> **TASK GOAL**
Return every line from the one with "camera: 60 degrees left, 10 degrees up" through the one with "(492, 361) = (629, 242): turquoise", inclusive, exactly as it appears below.

** Opening WORKING DATA block **

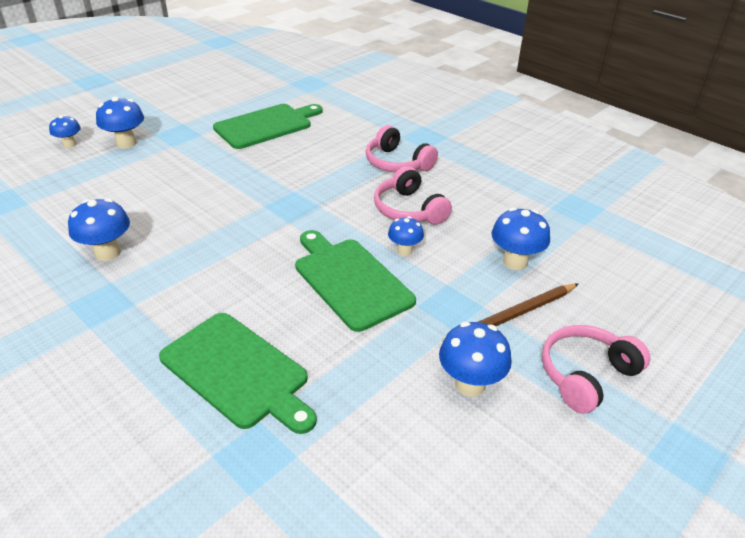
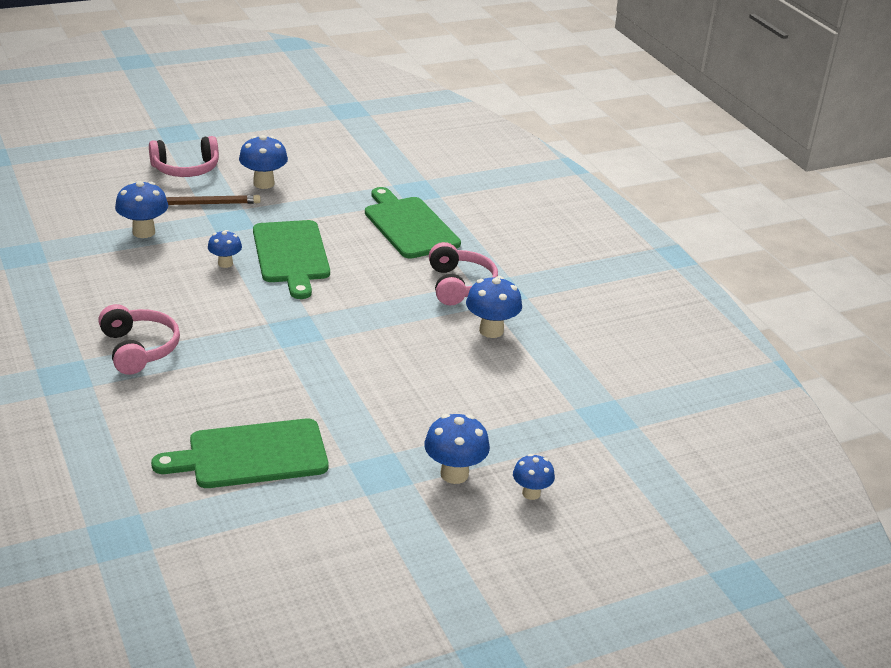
camera: 160 degrees left, 5 degrees down
(409, 209) = (183, 295): pink headphones -> pink headphones (459, 285)

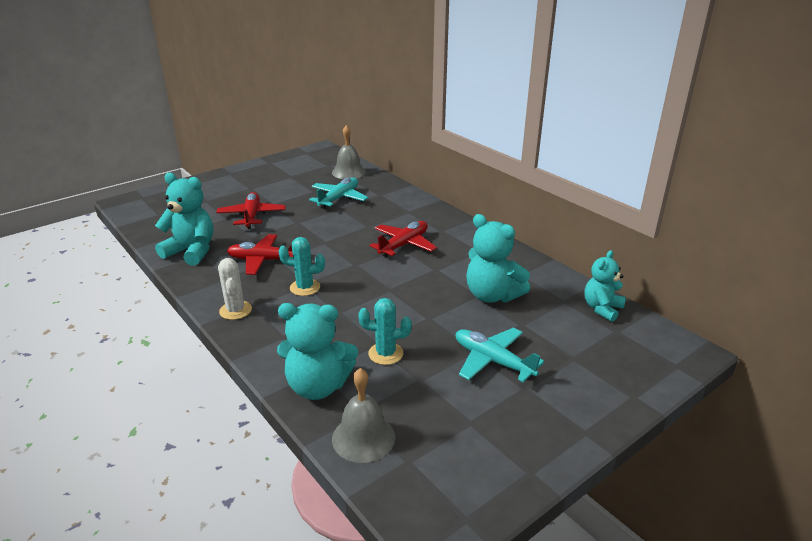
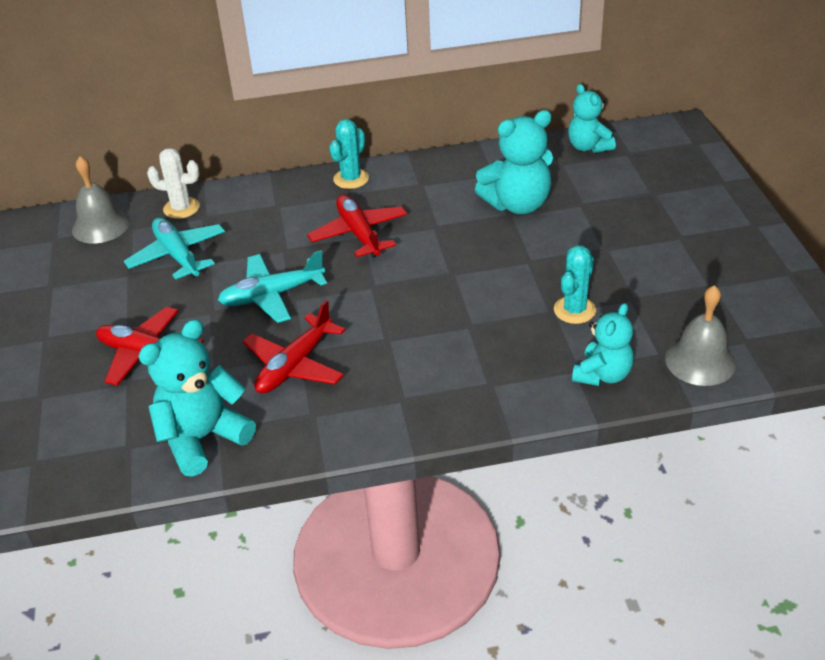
camera: 60 degrees left, 10 degrees up
(235, 310) = (403, 416): white cactus -> white cactus (181, 208)
(305, 287) = (395, 342): turquoise cactus -> turquoise cactus (351, 179)
(318, 386) = (602, 375): turquoise teddy bear -> turquoise teddy bear, size x0.66
(492, 361) = (629, 242): turquoise plane -> turquoise plane (272, 295)

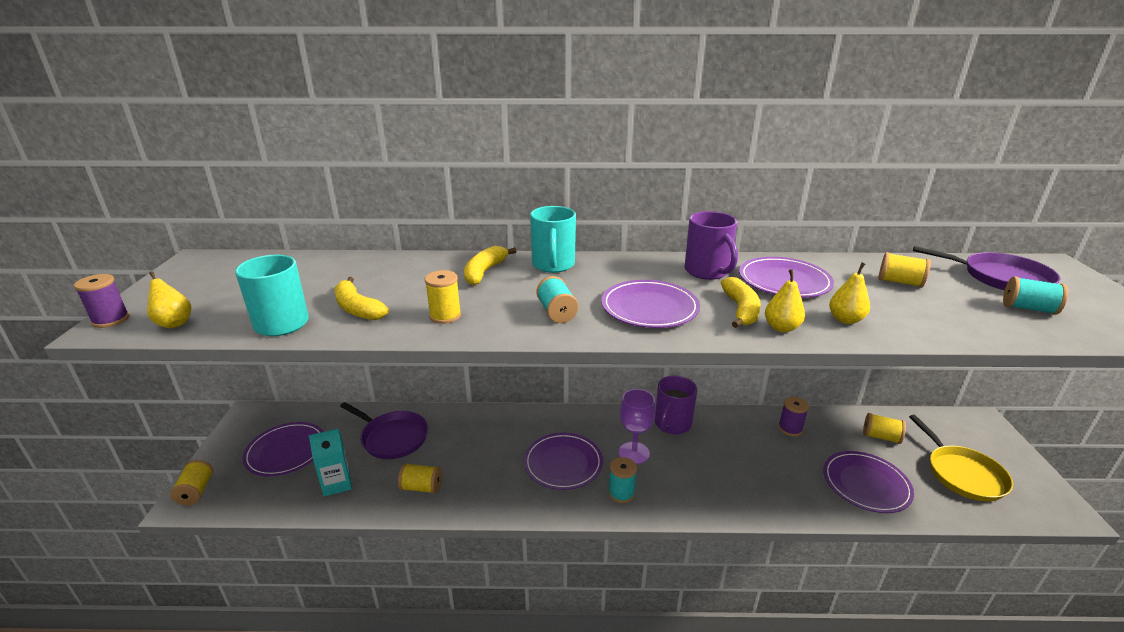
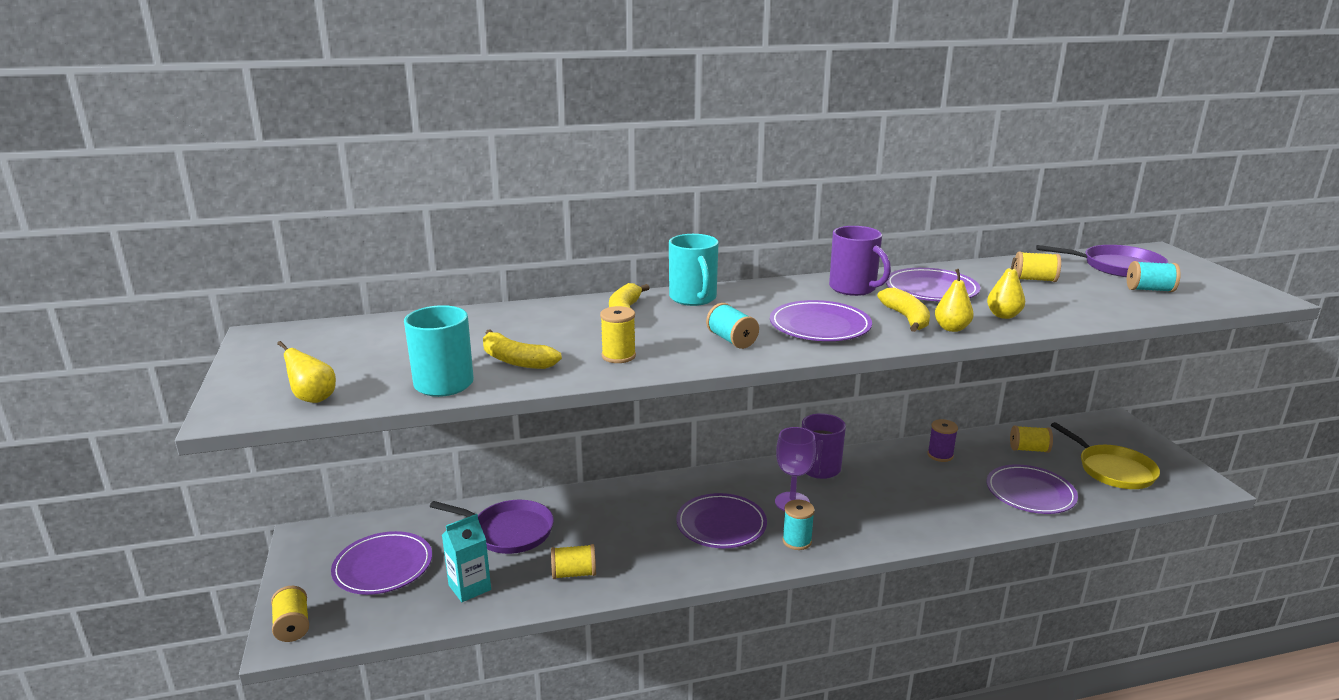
camera: 15 degrees left, 5 degrees down
(111, 320) = (229, 405): purple spool -> none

** Closing WORKING DATA block **

> **RESPONSE TO THE EXERCISE**
camera: 60 degrees left, 10 degrees up
(235, 310) = (403, 416): white cactus -> white cactus (181, 208)
(305, 287) = (395, 342): turquoise cactus -> turquoise cactus (351, 179)
(318, 386) = (602, 375): turquoise teddy bear -> turquoise teddy bear, size x0.66
(492, 361) = (629, 242): turquoise plane -> turquoise plane (272, 295)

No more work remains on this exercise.